Quote exactly, and only, the lines from the one containing "R8: 620k (GND, SIG7) -> none" through the end of the material below. Skip pictures.
────────────────
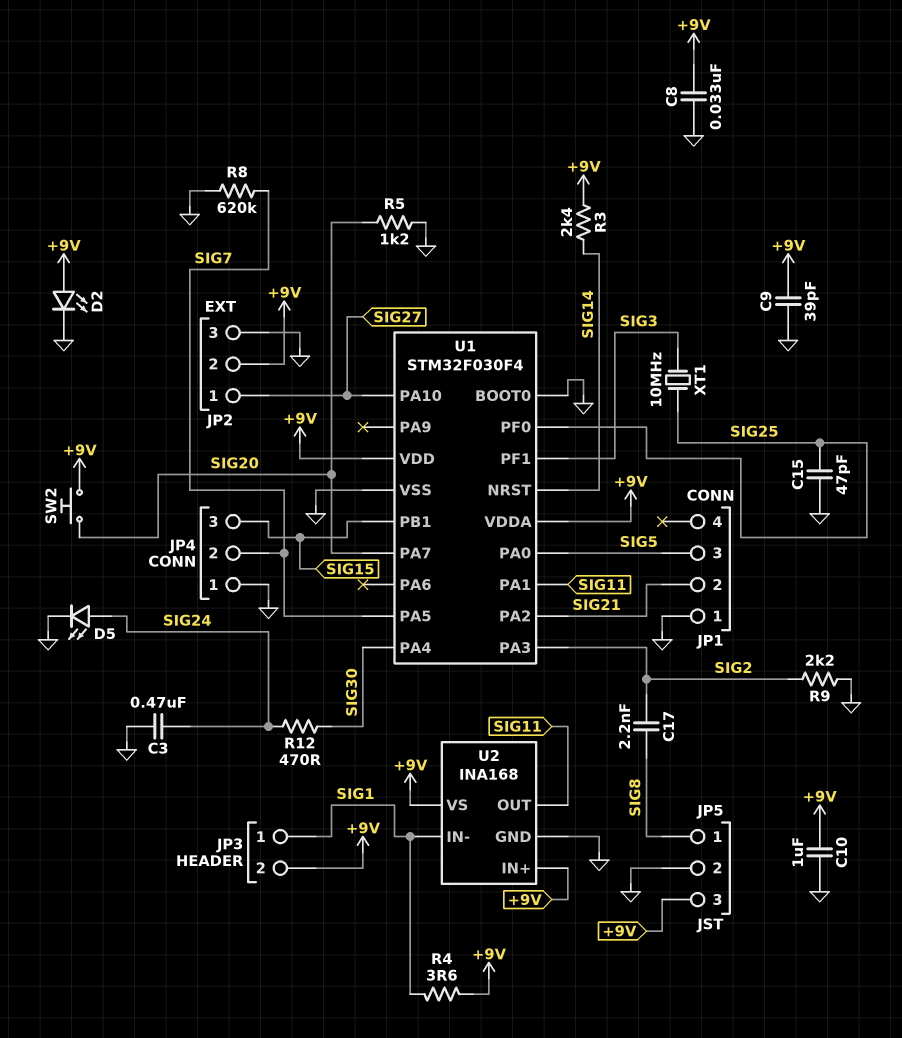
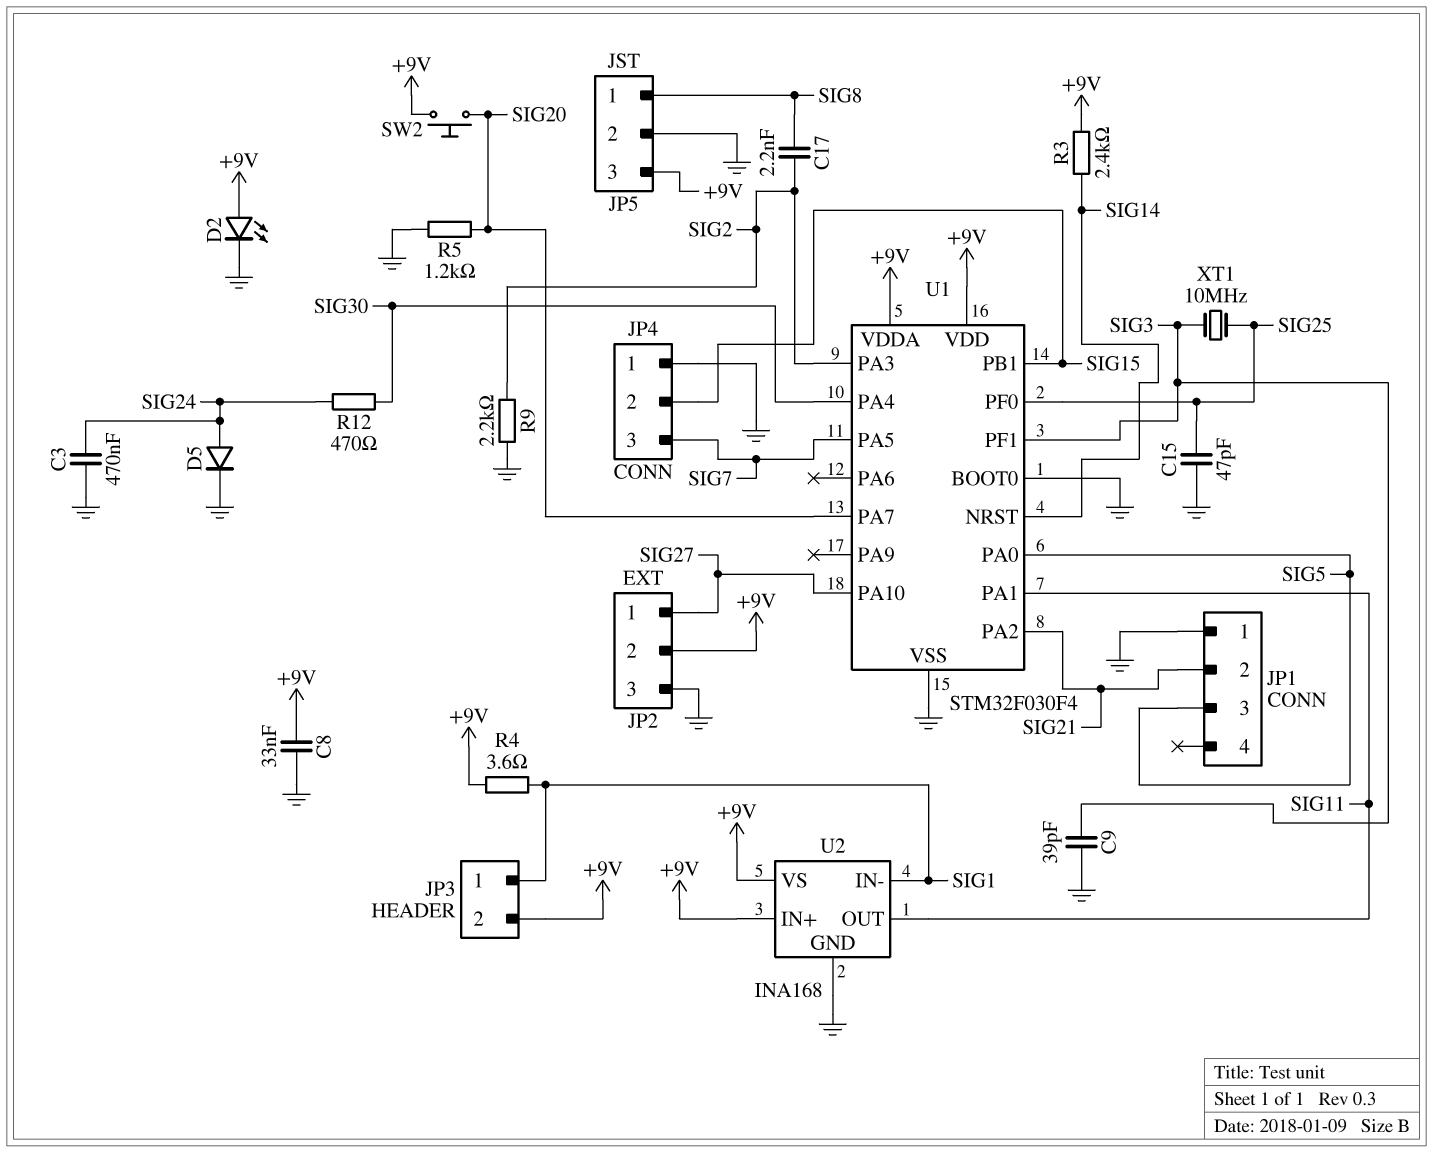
C9: 39pF (+9V, GND) -> 39pF (GND, SIG3)
C10: 1uF (+9V, GND) -> none
D5: LED (A SIG24, K GND) -> diode (A SIG24, K GND)
JP4 pin 2: SIG7 -> SIG15
JP4 pin 3: SIG15 -> SIG7
R8: 620k (GND, SIG7) -> none

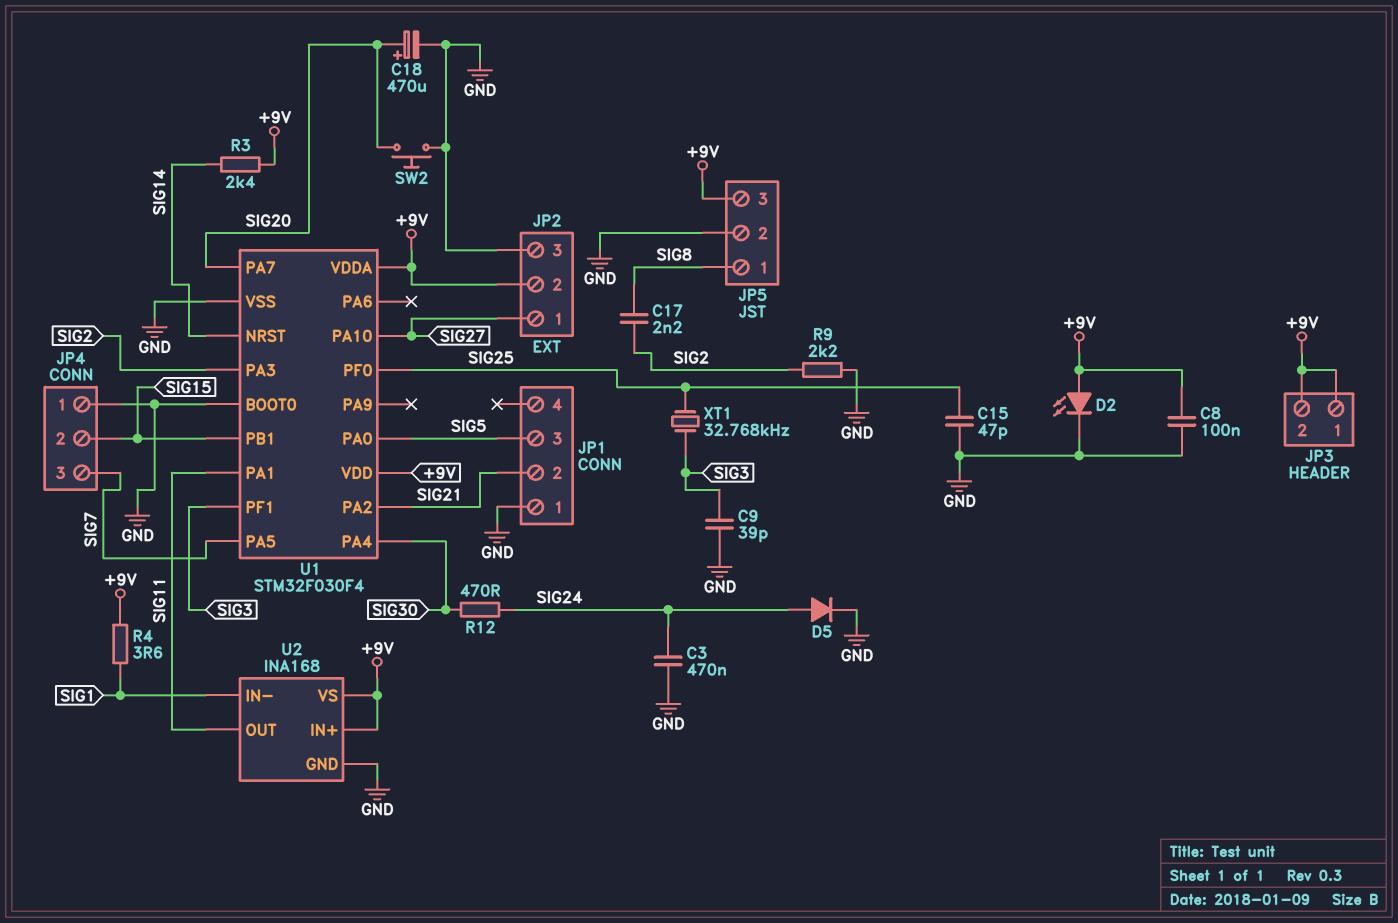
C8: 33nF (+9V, GND) -> 100nF (+9V, GND)
C18: none -> 470uF (plus SIG20, minus GND)
JP3 pin 1: SIG1 -> +9V
R5: 1.2k (GND, SIG20) -> none
SW2: button (+9V, SIG20) -> button (GND, SIG20)
XT1: 10MHz (SIG3, SIG25) -> 32.768kHz (SIG3, SIG25)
────────────────
*Result of the exercise*:
R8: 620k (GND, SIG7) -> none

C8: 33nF (+9V, GND) -> 100nF (+9V, GND)
C18: none -> 470uF (plus SIG20, minus GND)
JP3 pin 1: SIG1 -> +9V
R5: 1.2k (GND, SIG20) -> none
SW2: button (+9V, SIG20) -> button (GND, SIG20)
XT1: 10MHz (SIG3, SIG25) -> 32.768kHz (SIG3, SIG25)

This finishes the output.